* To do *
Omit the pictures, then reproduce exactly the line bearing "replaced,turquoise_pefuzunok,<42 281 104" and every line after it up to and including the last line of the entries below.
★ ★ ★ ★ ★ ★ ★
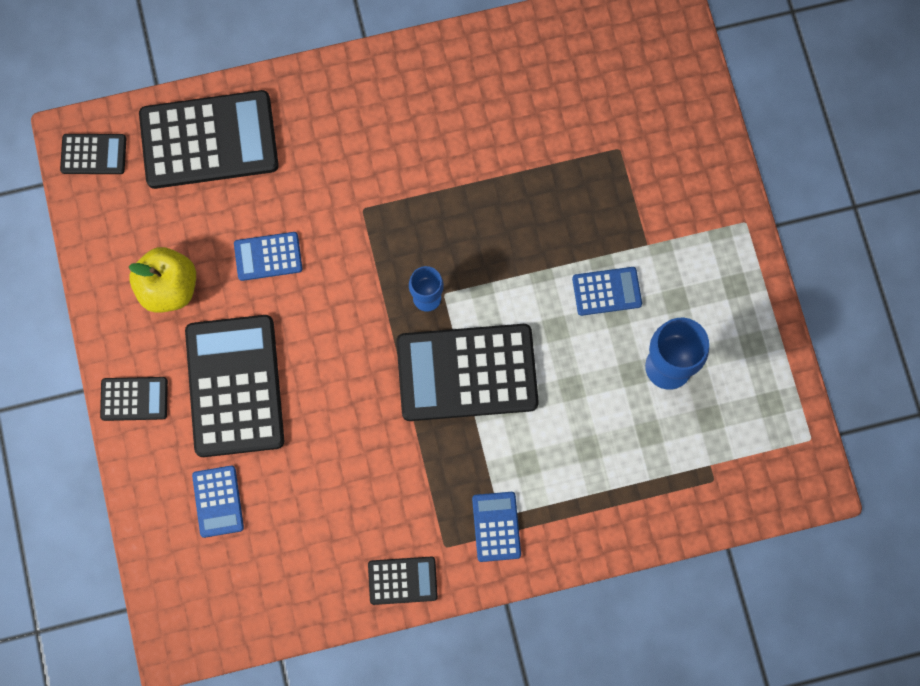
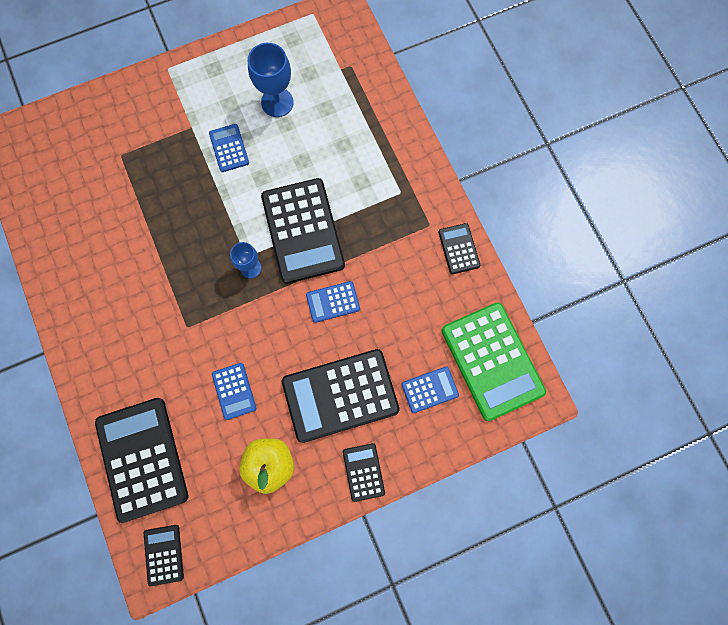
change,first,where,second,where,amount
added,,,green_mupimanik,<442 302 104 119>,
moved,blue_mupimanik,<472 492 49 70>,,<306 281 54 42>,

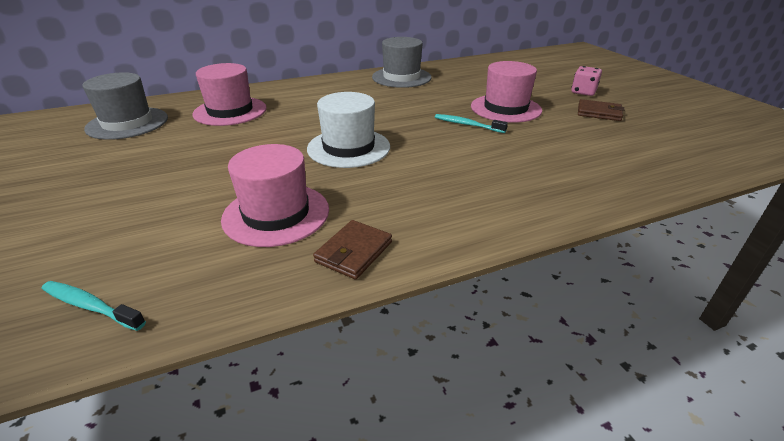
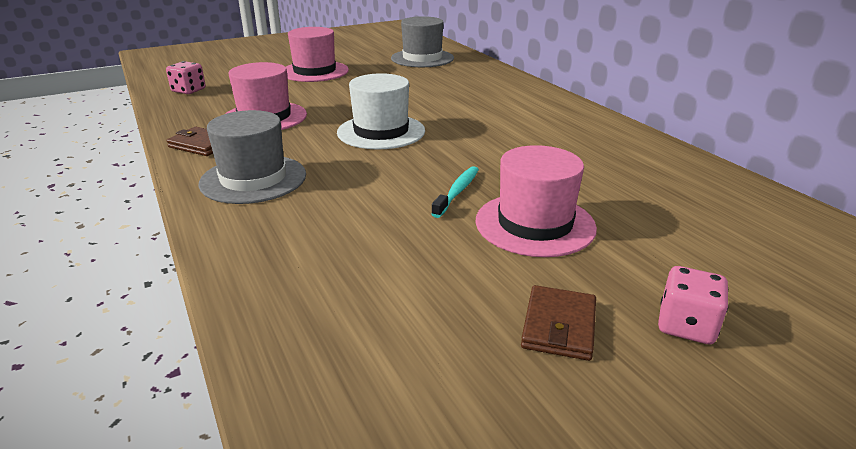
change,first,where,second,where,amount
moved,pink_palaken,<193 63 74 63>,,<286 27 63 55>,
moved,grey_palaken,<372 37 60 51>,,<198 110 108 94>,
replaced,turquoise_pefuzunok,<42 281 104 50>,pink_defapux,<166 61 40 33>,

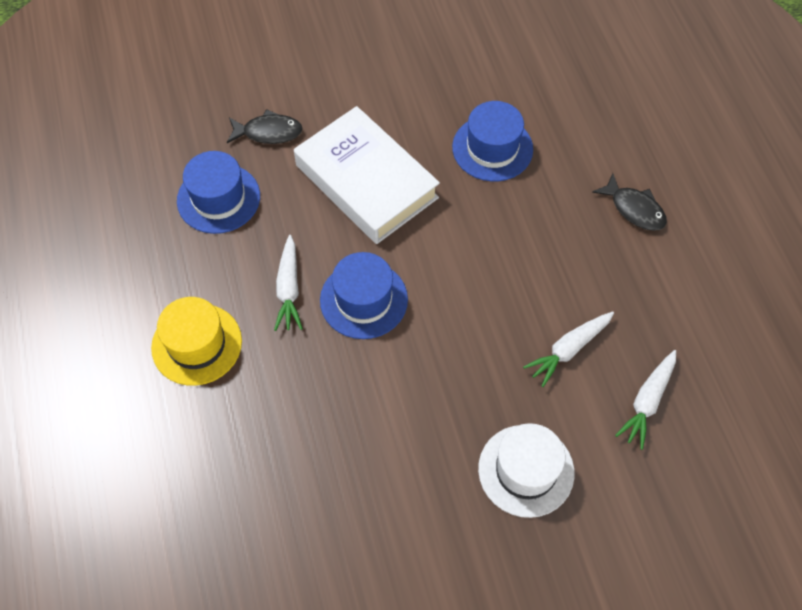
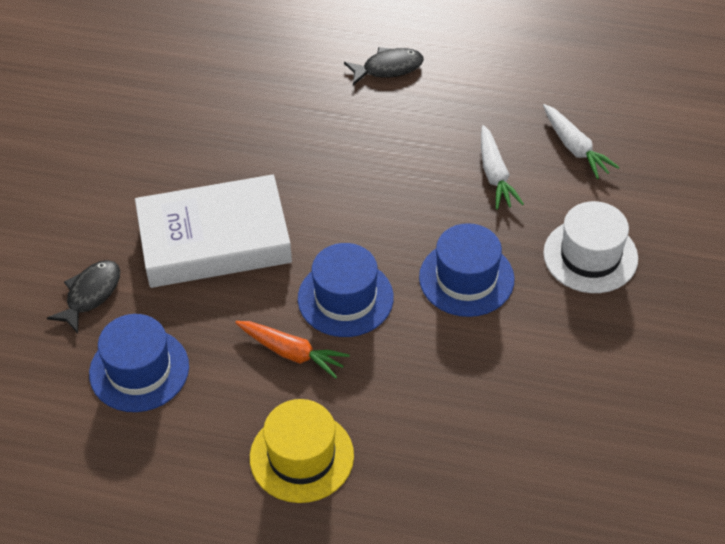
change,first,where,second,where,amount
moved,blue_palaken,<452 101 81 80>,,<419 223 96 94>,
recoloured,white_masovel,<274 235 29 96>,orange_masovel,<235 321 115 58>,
★ ★ ★ ★ ★ ★ ★
* Response for this exercise *
replaced,turquoise_pefuzunok,<42 281 104 50>,pink_defapux,<166 61 40 33>,

change,first,where,second,where,amount
moved,blue_palaken,<452 101 81 80>,,<419 223 96 94>,
recoloured,white_masovel,<274 235 29 96>,orange_masovel,<235 321 115 58>,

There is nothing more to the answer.